* **CONSIGNE**:
Renvoyez chacune des lignes ci-dessous qui contient la chaîne « grace », en respectant la casse.
┌──
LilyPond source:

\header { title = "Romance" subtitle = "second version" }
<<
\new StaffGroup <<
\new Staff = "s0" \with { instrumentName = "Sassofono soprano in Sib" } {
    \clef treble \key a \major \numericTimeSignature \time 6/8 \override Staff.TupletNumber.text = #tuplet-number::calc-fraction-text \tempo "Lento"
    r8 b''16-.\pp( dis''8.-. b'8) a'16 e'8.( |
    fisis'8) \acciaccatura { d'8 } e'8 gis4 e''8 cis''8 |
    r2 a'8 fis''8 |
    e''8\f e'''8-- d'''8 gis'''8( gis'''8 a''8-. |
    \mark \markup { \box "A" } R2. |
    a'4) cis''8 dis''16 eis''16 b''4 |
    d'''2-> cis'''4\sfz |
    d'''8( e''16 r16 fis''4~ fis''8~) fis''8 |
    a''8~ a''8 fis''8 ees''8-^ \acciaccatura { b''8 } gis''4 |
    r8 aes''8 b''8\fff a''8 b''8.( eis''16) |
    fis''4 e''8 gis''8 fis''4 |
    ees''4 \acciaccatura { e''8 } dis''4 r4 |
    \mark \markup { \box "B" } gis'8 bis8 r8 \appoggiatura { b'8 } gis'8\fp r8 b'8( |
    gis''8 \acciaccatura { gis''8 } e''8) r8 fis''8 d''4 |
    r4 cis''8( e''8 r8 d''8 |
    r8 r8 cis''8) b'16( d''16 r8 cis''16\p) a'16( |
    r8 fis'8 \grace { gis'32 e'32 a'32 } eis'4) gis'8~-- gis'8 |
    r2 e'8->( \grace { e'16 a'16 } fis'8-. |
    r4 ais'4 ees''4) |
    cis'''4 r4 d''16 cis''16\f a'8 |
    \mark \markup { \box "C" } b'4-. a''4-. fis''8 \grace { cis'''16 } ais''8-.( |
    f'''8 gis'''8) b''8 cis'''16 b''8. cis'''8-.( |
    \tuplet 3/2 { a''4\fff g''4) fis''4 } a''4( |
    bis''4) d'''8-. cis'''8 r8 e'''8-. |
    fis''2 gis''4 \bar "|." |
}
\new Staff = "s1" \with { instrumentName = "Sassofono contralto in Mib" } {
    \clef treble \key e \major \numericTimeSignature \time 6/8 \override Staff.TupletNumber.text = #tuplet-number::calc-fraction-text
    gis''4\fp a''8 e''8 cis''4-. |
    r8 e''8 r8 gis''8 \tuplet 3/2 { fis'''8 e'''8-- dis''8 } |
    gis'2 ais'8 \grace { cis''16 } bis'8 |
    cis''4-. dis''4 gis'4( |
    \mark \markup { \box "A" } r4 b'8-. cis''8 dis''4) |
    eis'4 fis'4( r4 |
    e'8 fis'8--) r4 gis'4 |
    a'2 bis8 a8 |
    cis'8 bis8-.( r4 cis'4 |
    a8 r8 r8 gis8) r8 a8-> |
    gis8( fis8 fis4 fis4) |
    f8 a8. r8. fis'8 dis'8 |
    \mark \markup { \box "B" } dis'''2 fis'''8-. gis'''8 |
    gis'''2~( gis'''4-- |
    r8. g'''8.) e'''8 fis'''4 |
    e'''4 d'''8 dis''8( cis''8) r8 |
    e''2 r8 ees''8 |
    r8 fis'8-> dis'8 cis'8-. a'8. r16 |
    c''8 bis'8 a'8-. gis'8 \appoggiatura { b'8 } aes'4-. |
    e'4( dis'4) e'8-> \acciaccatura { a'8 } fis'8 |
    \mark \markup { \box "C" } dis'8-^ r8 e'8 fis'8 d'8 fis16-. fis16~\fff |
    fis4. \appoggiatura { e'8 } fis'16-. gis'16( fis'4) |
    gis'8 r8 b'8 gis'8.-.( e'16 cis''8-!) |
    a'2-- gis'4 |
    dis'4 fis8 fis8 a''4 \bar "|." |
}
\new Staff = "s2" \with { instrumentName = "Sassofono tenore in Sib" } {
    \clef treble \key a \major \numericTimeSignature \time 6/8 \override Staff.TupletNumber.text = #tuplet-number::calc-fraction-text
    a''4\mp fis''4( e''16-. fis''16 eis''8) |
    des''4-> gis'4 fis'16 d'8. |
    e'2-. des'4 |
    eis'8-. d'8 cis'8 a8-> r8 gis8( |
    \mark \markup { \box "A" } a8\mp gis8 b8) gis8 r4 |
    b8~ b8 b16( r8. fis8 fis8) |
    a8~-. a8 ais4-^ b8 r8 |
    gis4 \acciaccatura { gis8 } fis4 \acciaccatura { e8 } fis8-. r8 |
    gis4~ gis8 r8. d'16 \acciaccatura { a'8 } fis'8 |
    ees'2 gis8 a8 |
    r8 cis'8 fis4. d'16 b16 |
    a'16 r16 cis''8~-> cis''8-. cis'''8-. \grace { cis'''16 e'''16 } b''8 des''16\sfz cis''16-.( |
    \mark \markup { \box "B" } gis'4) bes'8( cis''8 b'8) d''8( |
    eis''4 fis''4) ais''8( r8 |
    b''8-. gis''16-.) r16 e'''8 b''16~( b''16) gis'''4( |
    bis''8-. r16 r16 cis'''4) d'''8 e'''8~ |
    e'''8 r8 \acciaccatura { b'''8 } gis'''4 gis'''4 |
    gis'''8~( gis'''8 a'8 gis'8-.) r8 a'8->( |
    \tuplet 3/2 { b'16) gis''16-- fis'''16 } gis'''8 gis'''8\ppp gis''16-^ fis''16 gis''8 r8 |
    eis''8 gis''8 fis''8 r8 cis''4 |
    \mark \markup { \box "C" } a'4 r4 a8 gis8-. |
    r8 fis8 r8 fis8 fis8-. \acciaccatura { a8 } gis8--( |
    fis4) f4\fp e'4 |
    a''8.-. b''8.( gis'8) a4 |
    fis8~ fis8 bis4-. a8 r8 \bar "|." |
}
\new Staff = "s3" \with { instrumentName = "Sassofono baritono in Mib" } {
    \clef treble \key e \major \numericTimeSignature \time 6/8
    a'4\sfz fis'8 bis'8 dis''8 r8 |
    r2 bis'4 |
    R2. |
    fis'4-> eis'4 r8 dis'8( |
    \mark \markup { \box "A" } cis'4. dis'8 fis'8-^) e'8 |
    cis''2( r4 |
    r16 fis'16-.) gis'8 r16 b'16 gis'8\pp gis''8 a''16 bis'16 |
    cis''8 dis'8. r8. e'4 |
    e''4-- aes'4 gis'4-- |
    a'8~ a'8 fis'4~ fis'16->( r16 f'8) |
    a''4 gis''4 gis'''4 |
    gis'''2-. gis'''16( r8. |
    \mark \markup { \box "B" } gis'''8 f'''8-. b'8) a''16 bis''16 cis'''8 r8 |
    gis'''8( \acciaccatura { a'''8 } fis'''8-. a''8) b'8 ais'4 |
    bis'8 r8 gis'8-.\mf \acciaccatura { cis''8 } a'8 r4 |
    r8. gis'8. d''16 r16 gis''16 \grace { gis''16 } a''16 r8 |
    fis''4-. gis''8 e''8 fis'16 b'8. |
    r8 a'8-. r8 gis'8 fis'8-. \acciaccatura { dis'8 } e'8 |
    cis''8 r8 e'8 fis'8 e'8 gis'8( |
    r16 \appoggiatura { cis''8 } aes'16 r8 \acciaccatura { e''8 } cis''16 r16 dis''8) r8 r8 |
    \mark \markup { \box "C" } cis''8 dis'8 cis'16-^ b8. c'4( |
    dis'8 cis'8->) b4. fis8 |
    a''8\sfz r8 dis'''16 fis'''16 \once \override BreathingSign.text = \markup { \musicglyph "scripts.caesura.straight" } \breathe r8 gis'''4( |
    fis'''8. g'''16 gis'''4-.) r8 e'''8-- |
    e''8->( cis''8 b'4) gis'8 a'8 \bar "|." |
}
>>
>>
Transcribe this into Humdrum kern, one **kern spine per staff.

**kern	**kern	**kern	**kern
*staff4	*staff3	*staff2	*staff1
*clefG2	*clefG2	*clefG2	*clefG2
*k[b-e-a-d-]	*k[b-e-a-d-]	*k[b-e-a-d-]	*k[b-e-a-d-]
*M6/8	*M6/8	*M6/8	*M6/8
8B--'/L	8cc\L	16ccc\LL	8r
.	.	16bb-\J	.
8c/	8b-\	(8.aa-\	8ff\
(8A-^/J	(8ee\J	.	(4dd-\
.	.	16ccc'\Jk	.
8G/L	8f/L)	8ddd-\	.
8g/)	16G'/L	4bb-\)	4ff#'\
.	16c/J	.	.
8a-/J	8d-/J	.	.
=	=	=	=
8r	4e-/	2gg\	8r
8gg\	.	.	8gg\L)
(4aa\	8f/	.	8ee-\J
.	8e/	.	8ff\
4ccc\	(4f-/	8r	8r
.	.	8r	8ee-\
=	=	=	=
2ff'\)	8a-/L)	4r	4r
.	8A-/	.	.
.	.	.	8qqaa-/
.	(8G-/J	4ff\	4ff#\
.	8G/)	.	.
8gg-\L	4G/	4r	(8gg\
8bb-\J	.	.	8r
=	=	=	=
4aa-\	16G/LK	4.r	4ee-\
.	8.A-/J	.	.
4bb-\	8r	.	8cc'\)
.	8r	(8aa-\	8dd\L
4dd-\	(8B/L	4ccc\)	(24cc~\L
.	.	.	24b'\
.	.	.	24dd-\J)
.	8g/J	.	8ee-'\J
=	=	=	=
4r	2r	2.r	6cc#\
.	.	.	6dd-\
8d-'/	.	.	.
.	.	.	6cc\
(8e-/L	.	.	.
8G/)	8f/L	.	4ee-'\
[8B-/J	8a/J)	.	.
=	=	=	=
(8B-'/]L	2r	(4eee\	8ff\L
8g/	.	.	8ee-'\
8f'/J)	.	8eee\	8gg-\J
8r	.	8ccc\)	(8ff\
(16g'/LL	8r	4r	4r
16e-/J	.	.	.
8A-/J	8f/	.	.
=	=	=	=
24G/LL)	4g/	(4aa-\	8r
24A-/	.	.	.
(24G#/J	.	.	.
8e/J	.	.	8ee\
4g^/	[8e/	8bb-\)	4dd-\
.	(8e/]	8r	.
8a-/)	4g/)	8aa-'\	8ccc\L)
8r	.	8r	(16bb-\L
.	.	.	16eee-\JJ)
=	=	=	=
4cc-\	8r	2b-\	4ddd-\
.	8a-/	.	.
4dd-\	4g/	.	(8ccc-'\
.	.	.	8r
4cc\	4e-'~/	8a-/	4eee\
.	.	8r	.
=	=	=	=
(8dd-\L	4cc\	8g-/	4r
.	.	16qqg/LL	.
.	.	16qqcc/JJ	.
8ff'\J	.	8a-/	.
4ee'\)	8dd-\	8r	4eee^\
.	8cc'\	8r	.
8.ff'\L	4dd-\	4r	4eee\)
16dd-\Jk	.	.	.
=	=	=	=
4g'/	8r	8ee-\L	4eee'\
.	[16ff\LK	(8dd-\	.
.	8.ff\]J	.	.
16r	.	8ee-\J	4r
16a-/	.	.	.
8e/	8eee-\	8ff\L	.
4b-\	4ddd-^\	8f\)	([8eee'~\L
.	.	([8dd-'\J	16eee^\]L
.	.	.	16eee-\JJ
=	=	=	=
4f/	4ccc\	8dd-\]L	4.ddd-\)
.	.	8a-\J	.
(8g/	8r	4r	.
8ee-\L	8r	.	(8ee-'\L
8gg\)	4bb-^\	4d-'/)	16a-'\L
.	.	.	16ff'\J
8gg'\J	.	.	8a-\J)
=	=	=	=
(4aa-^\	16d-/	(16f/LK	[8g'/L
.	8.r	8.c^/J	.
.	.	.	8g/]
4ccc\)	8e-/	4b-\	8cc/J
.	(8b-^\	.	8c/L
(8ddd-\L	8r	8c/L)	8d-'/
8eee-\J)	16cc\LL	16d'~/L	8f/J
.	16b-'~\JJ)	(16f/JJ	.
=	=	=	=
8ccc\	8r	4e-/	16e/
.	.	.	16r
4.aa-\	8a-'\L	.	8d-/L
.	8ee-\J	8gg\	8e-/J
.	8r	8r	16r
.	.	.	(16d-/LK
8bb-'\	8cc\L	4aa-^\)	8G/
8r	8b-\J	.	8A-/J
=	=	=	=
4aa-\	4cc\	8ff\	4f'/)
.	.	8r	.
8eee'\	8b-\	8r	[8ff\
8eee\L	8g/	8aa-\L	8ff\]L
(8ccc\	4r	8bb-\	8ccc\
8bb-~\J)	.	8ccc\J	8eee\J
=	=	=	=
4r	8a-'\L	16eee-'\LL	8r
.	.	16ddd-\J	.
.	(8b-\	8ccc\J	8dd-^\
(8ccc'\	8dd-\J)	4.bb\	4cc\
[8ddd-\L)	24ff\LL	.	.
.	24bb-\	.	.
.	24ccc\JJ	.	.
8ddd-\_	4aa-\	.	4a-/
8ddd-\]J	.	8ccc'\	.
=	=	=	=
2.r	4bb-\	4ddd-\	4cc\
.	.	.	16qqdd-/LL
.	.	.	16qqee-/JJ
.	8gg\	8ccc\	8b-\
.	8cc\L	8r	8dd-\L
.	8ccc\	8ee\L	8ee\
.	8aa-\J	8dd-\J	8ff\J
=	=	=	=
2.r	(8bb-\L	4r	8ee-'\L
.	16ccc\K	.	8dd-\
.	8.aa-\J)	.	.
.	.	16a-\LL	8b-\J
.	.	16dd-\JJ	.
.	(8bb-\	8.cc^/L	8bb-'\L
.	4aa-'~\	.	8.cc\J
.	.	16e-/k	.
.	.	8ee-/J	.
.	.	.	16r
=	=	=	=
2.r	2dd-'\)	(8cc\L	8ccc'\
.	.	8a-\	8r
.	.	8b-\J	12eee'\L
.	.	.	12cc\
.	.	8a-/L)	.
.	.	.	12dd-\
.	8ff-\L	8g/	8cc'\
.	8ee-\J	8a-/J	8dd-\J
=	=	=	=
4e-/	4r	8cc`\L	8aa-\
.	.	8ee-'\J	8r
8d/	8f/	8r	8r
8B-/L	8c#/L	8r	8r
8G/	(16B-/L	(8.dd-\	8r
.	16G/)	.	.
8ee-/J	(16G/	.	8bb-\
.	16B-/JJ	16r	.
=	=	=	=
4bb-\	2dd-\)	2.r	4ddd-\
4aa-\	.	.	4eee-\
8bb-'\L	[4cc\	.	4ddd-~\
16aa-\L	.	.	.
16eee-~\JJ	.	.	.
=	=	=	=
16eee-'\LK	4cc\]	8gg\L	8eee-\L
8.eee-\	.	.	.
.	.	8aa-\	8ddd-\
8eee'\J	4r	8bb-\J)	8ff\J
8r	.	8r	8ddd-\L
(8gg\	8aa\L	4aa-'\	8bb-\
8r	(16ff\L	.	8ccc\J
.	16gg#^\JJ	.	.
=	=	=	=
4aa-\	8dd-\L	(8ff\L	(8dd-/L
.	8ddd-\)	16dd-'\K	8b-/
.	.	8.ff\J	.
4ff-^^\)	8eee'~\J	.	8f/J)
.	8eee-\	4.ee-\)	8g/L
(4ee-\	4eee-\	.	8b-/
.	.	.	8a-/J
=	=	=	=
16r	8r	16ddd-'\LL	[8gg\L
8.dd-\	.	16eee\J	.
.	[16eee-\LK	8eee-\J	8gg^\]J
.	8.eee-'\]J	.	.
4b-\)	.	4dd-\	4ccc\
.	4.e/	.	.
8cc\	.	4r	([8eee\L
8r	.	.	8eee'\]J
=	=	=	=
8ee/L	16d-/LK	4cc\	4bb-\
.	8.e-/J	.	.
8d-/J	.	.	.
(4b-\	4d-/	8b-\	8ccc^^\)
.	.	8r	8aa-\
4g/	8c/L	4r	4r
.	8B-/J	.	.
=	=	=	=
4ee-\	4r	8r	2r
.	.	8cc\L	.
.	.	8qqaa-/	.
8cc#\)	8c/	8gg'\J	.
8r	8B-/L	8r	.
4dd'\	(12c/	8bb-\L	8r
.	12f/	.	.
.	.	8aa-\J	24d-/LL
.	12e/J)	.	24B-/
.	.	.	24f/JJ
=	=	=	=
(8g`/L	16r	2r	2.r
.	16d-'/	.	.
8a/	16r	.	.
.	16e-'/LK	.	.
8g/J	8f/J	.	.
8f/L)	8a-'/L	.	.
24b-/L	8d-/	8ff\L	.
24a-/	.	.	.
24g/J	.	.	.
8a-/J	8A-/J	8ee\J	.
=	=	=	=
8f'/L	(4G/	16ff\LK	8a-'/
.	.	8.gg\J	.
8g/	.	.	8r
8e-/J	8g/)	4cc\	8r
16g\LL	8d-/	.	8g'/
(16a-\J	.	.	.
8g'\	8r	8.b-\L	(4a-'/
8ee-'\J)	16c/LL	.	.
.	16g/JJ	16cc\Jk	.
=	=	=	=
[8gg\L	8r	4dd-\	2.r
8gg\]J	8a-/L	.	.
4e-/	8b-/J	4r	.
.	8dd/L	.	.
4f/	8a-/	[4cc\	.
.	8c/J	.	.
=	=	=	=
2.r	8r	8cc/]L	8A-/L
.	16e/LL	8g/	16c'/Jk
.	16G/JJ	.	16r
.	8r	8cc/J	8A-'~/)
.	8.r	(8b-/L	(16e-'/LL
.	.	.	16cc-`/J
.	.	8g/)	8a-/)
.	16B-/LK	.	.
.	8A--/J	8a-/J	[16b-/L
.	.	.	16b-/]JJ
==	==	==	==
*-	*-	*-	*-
└──
* **RÉPONSE ATTENDUE**:
    r8 fis'8 \grace { gis'32 e'32 a'32 } eis'4) gis'8~-- gis'8 |
    r2 e'8->( \grace { e'16 a'16 } fis'8-. |
    \mark \markup { \box "C" } b'4-. a''4-. fis''8 \grace { cis'''16 } ais''8-.( |
    gis'2 ais'8 \grace { cis''16 } bis'8 |
    a'16 r16 cis''8~-> cis''8-. cis'''8-. \grace { cis'''16 e'''16 } b''8 des''16\sfz cis''16-.( |
    r8. gis'8. d''16 r16 gis''16 \grace { gis''16 } a''16 r8 |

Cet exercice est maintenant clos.